- Given records
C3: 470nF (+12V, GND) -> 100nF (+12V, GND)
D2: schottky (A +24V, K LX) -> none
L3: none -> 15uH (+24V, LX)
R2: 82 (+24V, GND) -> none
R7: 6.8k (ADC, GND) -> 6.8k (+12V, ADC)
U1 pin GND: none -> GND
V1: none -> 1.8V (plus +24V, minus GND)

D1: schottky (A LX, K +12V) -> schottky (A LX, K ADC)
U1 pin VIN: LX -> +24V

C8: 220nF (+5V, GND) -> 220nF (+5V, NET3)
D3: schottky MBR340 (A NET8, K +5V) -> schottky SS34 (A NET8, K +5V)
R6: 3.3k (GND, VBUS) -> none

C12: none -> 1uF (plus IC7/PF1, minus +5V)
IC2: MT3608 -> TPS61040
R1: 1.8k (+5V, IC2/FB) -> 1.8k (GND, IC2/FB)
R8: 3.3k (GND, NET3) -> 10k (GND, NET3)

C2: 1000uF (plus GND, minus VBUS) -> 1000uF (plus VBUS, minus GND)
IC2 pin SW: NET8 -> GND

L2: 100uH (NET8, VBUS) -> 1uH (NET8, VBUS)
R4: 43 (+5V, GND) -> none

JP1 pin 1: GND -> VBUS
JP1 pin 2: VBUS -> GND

- Prompt
Copy exactly the lines from the one with "IC2: MT3608 -> TPS61040" through the last line of the material, keeping both ends.

- Output
IC2: MT3608 -> TPS61040
R1: 1.8k (+5V, IC2/FB) -> 1.8k (GND, IC2/FB)
R8: 3.3k (GND, NET3) -> 10k (GND, NET3)

C2: 1000uF (plus GND, minus VBUS) -> 1000uF (plus VBUS, minus GND)
IC2 pin SW: NET8 -> GND

L2: 100uH (NET8, VBUS) -> 1uH (NET8, VBUS)
R4: 43 (+5V, GND) -> none

JP1 pin 1: GND -> VBUS
JP1 pin 2: VBUS -> GND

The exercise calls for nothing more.